(Stored dataset items)
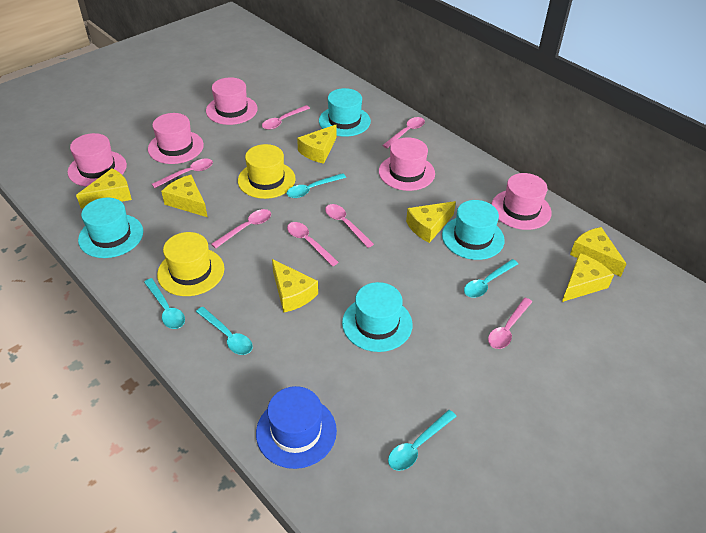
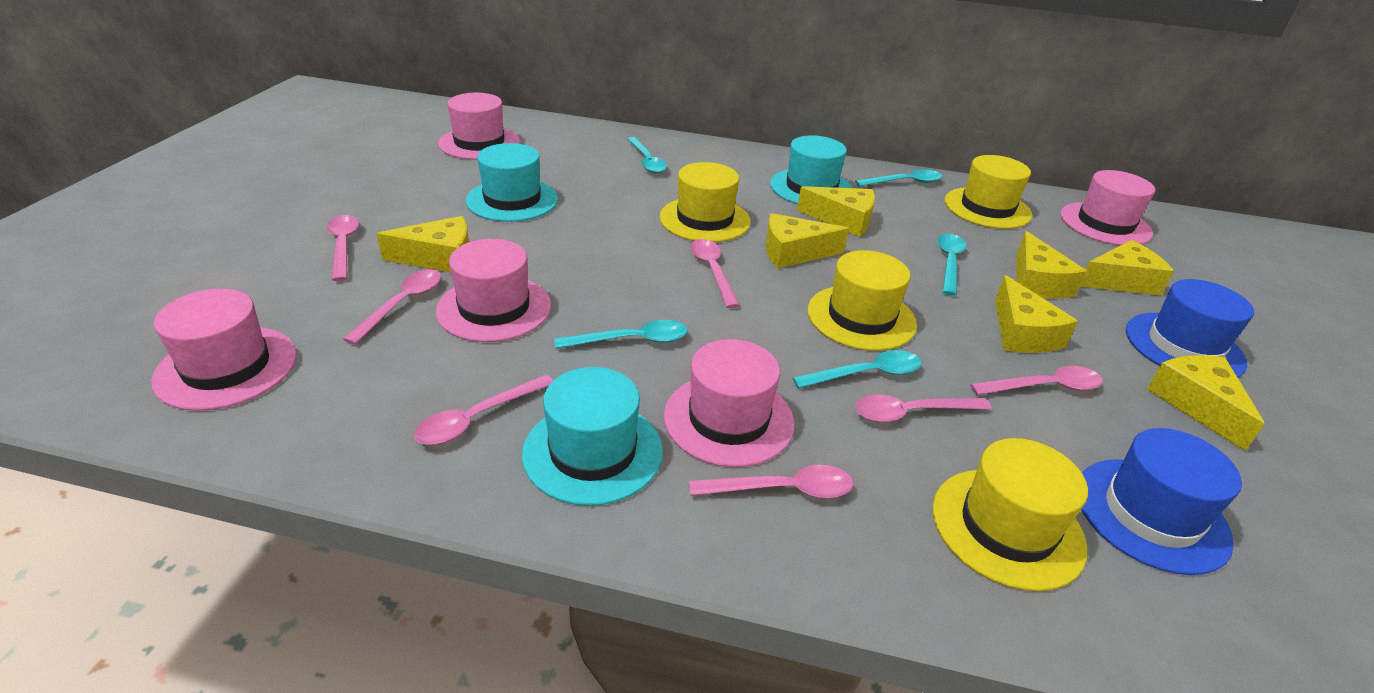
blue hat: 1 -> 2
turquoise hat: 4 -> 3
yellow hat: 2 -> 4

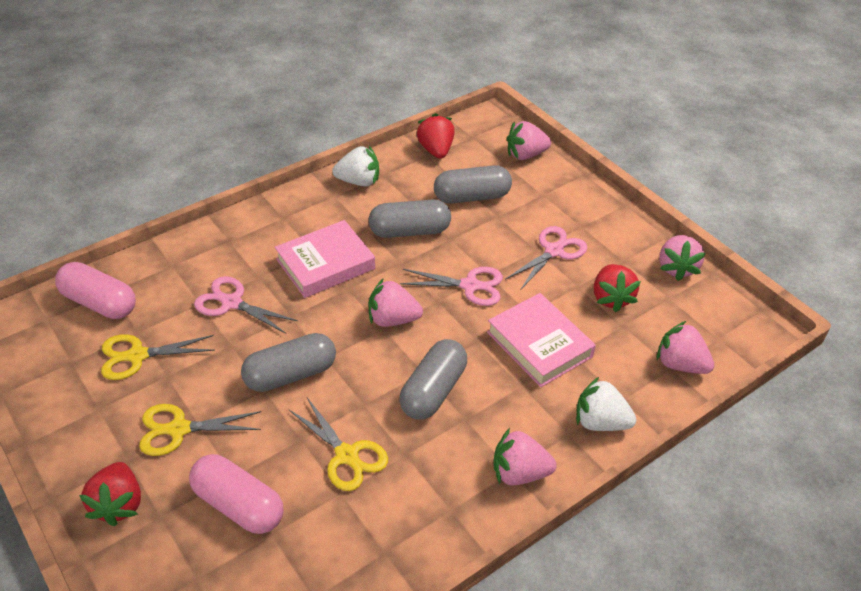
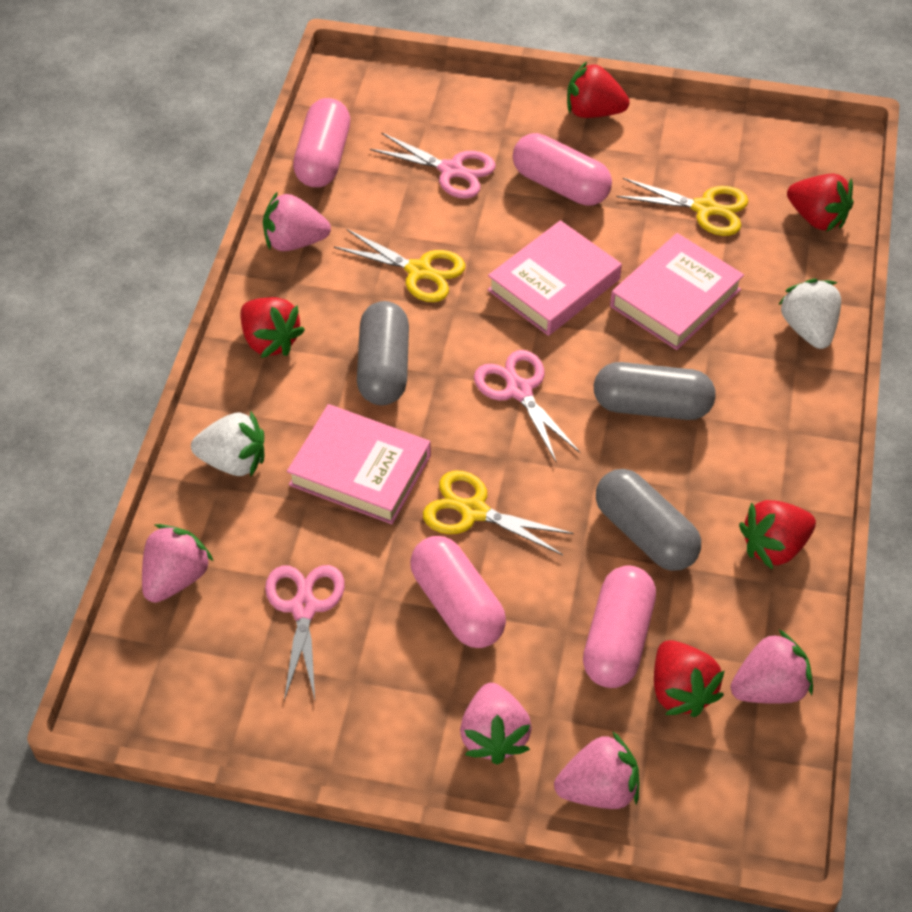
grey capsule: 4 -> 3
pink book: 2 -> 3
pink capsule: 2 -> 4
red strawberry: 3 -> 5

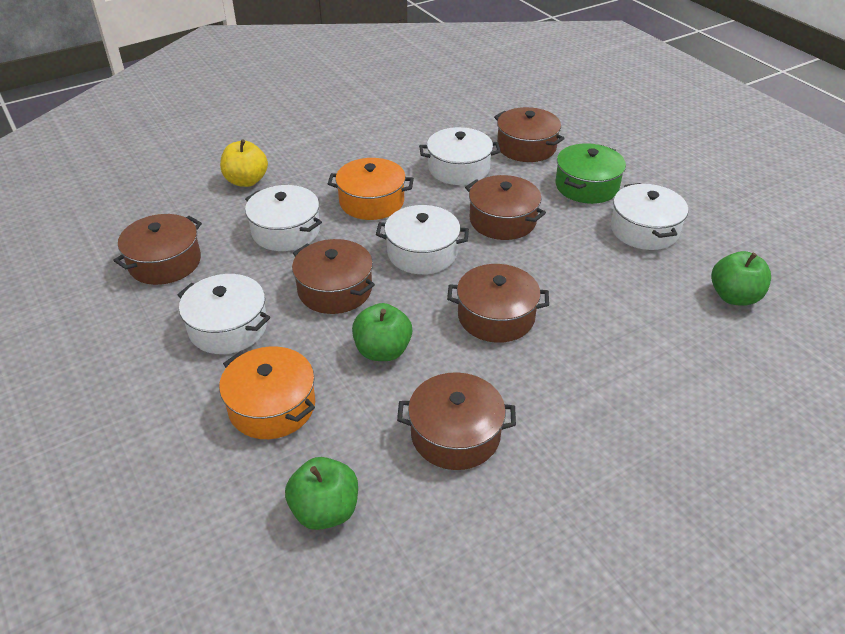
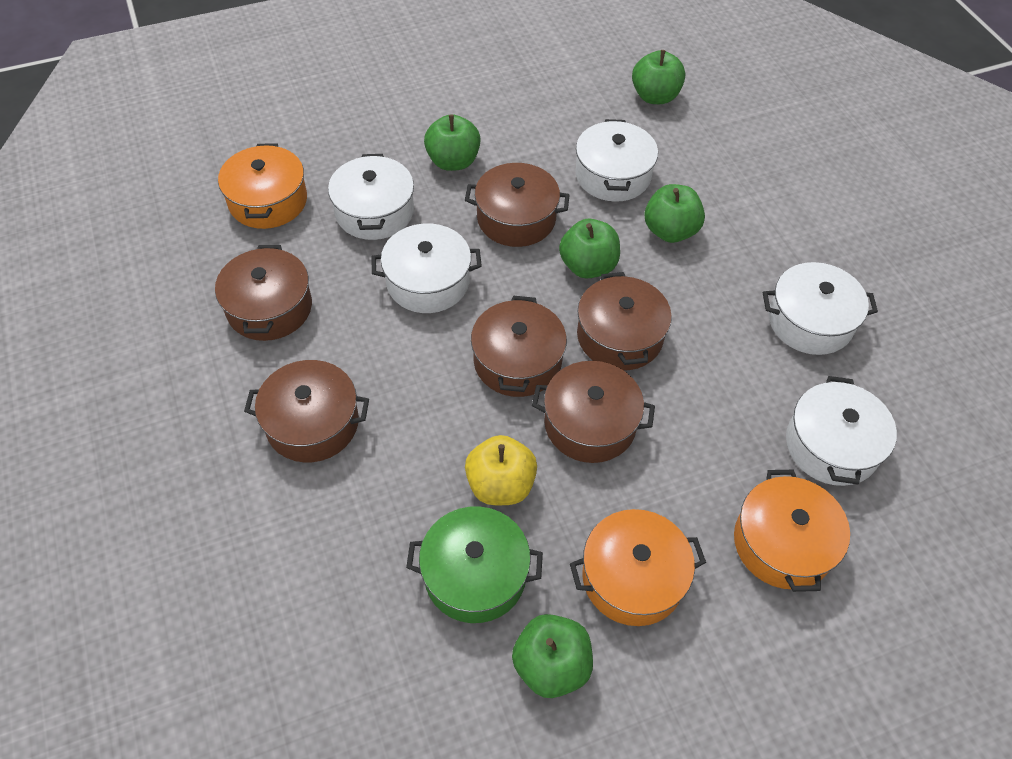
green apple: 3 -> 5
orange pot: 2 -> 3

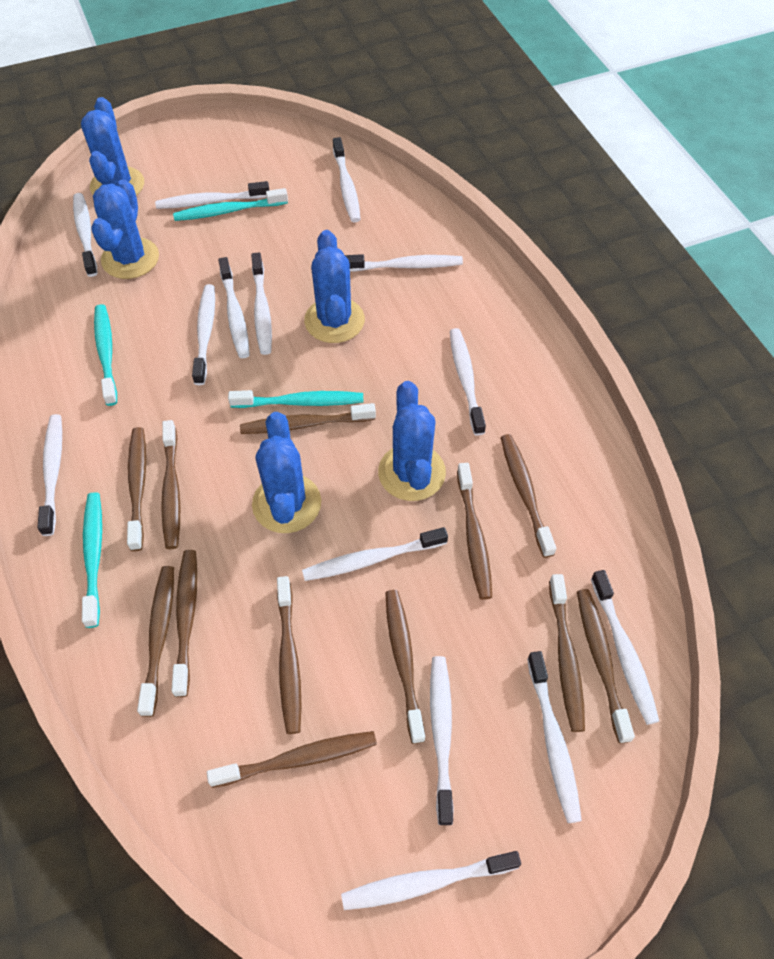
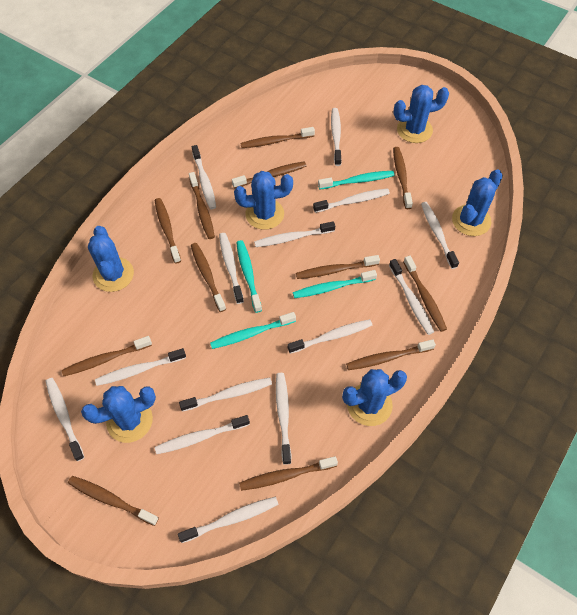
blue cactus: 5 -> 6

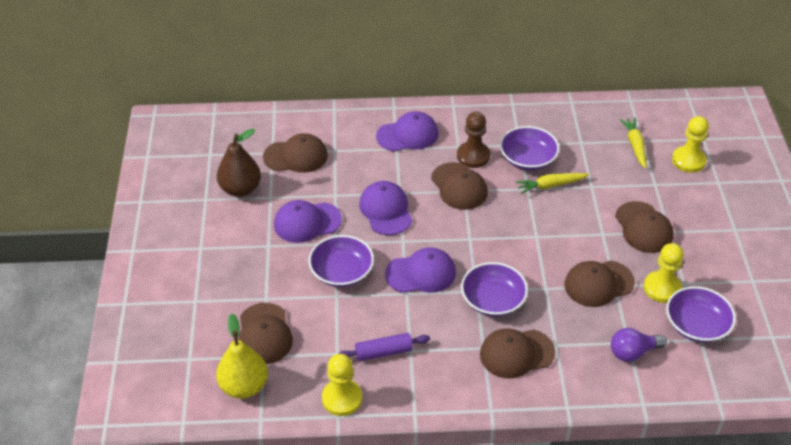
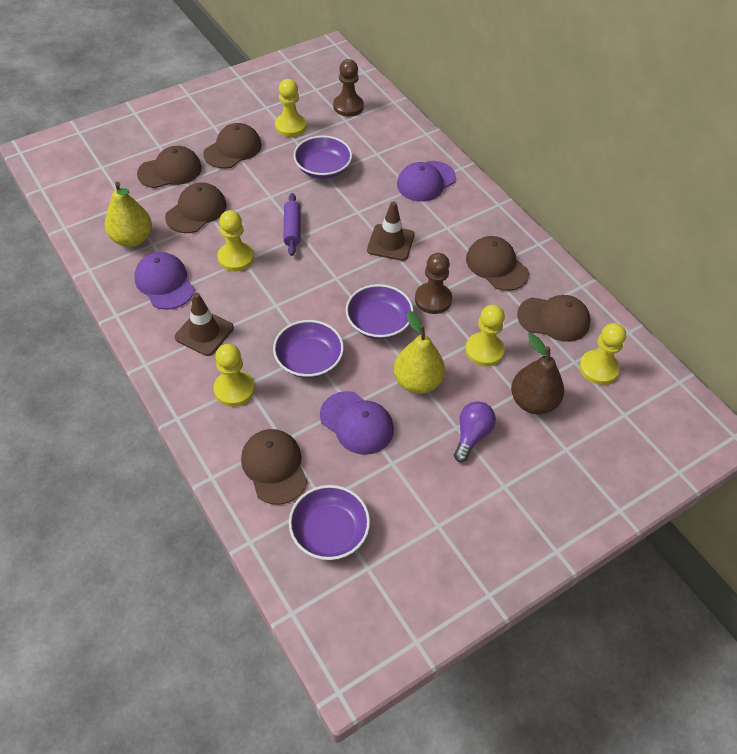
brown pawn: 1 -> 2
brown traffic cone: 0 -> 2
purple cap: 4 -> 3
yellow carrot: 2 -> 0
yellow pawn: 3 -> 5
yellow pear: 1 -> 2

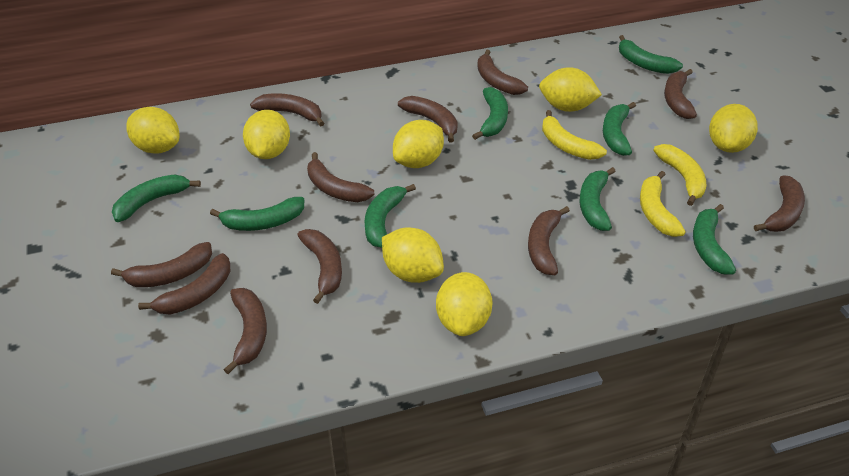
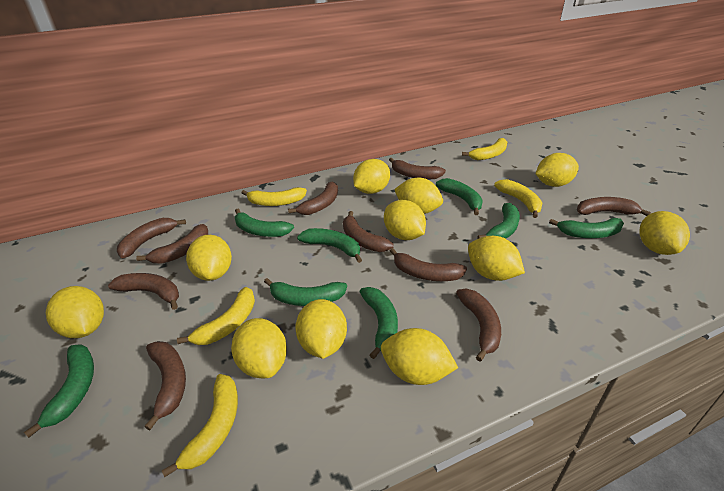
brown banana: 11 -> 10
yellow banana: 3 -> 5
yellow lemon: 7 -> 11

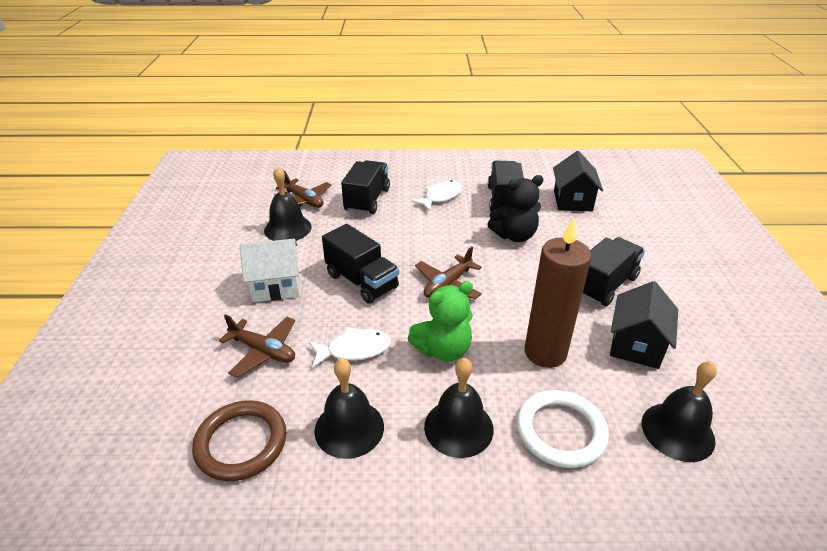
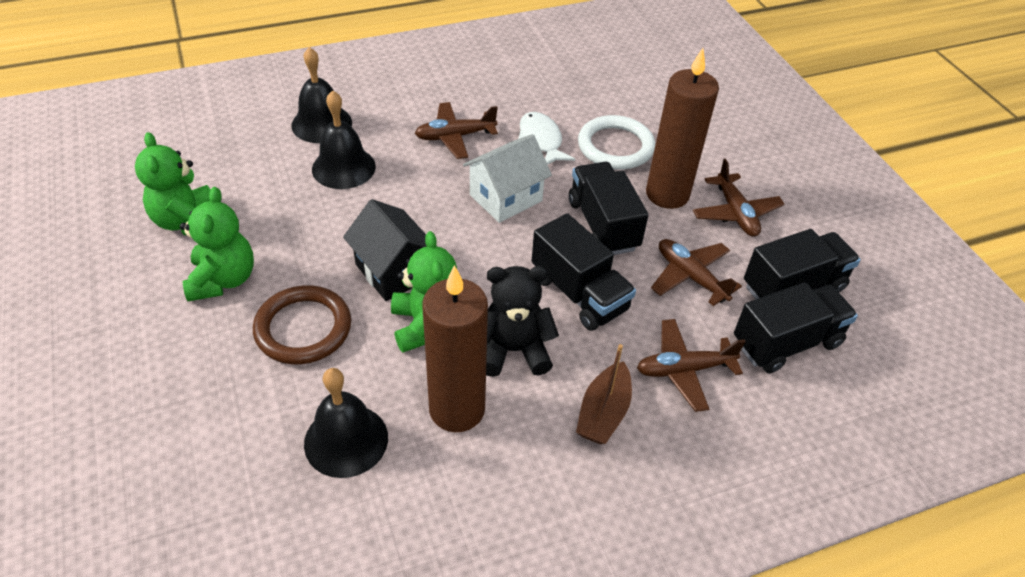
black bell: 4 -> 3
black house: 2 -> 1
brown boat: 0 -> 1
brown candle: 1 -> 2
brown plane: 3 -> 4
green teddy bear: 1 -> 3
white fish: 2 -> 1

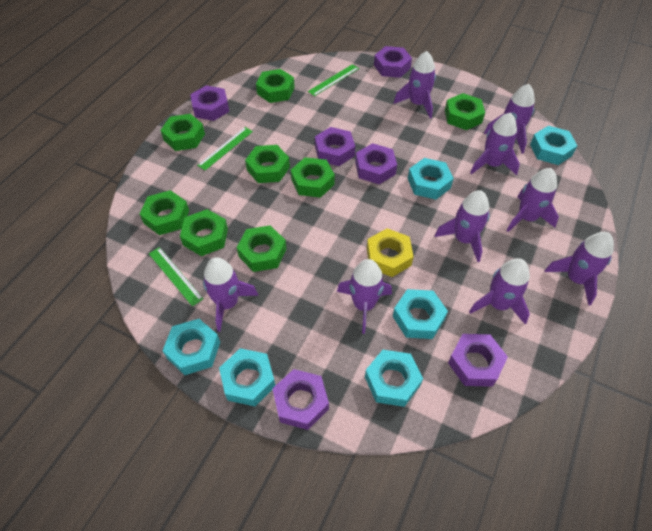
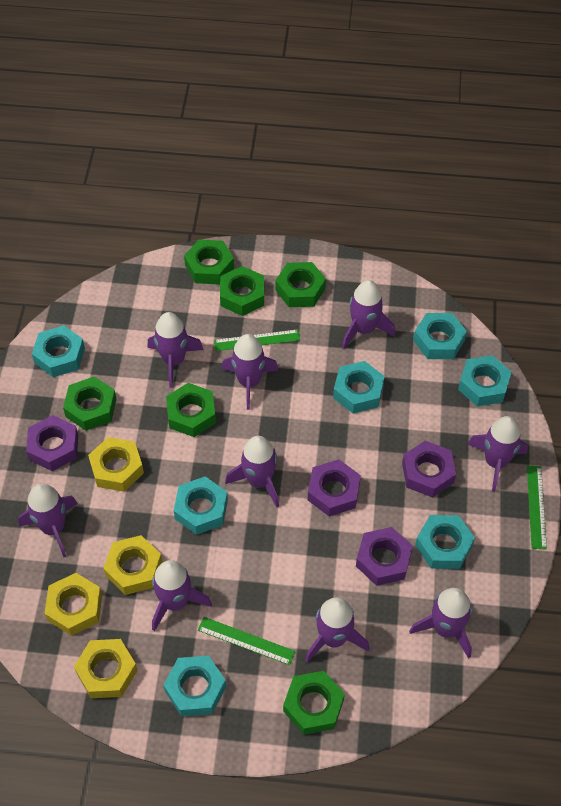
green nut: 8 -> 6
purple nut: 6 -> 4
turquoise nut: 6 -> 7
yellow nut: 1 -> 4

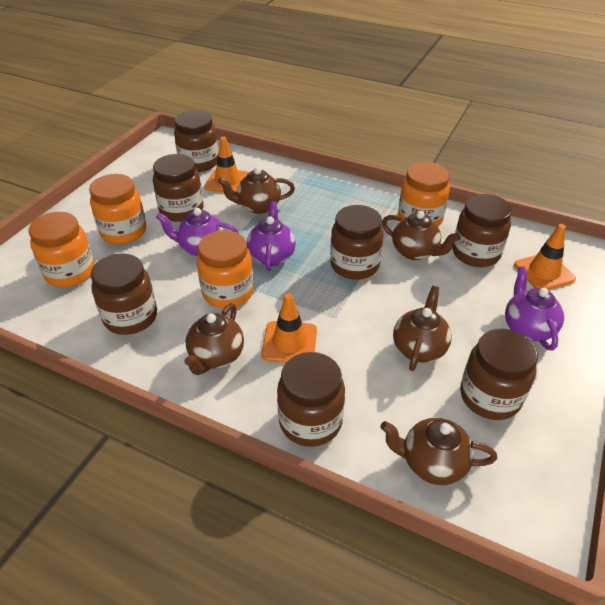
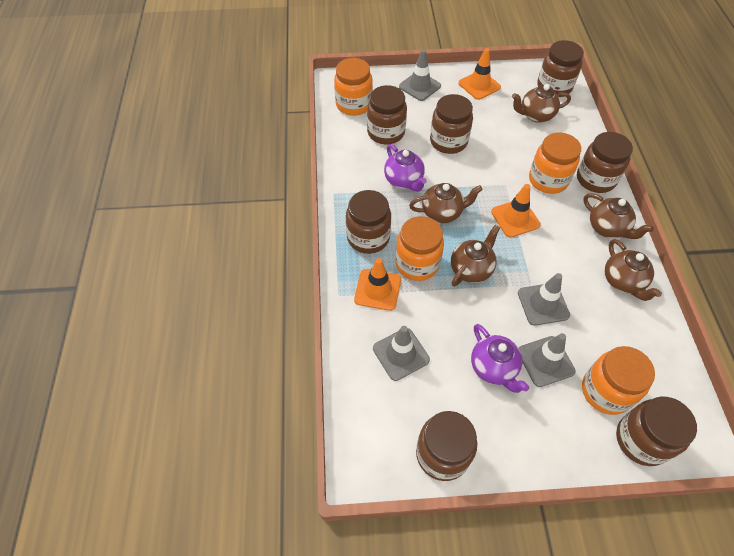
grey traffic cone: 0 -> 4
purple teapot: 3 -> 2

◆ **TASK DETAILS**:
If the data includes images, skip them and copy every line exactly.

◆ **REPLY TO THE EXERCISE**:
blue hat: 1 -> 2
turquoise hat: 4 -> 3
yellow hat: 2 -> 4

grey capsule: 4 -> 3
pink book: 2 -> 3
pink capsule: 2 -> 4
red strawberry: 3 -> 5

green apple: 3 -> 5
orange pot: 2 -> 3

blue cactus: 5 -> 6

brown pawn: 1 -> 2
brown traffic cone: 0 -> 2
purple cap: 4 -> 3
yellow carrot: 2 -> 0
yellow pawn: 3 -> 5
yellow pear: 1 -> 2

brown banana: 11 -> 10
yellow banana: 3 -> 5
yellow lemon: 7 -> 11

black bell: 4 -> 3
black house: 2 -> 1
brown boat: 0 -> 1
brown candle: 1 -> 2
brown plane: 3 -> 4
green teddy bear: 1 -> 3
white fish: 2 -> 1

green nut: 8 -> 6
purple nut: 6 -> 4
turquoise nut: 6 -> 7
yellow nut: 1 -> 4

grey traffic cone: 0 -> 4
purple teapot: 3 -> 2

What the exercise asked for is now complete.